> _TASK INSTRUCTIONS_
All lines holding the string "counterclockwise" should be copied from the data below.

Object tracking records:
==*==

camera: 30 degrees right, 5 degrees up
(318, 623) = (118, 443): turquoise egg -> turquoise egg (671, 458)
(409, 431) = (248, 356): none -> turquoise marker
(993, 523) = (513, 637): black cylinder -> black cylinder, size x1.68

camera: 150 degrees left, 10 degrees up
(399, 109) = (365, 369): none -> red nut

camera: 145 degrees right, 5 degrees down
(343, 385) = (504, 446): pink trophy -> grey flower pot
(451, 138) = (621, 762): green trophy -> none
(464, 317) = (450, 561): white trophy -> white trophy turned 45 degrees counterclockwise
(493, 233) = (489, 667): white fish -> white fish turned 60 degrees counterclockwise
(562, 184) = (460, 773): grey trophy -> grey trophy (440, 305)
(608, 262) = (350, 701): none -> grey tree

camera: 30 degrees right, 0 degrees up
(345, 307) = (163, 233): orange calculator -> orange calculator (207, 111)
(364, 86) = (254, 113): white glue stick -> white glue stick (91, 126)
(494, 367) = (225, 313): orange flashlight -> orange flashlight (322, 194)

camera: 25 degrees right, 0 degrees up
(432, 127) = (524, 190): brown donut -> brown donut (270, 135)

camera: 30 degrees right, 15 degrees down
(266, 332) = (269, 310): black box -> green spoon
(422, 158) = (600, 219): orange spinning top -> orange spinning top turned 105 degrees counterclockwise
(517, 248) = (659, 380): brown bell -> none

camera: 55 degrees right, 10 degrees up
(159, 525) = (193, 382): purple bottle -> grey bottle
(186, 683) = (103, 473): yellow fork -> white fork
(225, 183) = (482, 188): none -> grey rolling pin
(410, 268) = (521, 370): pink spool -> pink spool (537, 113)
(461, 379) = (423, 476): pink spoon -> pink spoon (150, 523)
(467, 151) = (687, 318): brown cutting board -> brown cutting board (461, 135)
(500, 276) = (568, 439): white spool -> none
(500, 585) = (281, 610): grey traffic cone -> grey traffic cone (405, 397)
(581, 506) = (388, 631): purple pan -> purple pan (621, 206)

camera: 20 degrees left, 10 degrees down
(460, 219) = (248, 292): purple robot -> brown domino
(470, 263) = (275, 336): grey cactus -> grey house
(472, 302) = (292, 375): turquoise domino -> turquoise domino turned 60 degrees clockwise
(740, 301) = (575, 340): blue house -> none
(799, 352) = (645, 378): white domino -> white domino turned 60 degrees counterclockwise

==*==

> _RESULT OF THE TASK_
(464, 317) = (450, 561): white trophy -> white trophy turned 45 degrees counterclockwise
(493, 233) = (489, 667): white fish -> white fish turned 60 degrees counterclockwise
(422, 158) = (600, 219): orange spinning top -> orange spinning top turned 105 degrees counterclockwise
(799, 352) = (645, 378): white domino -> white domino turned 60 degrees counterclockwise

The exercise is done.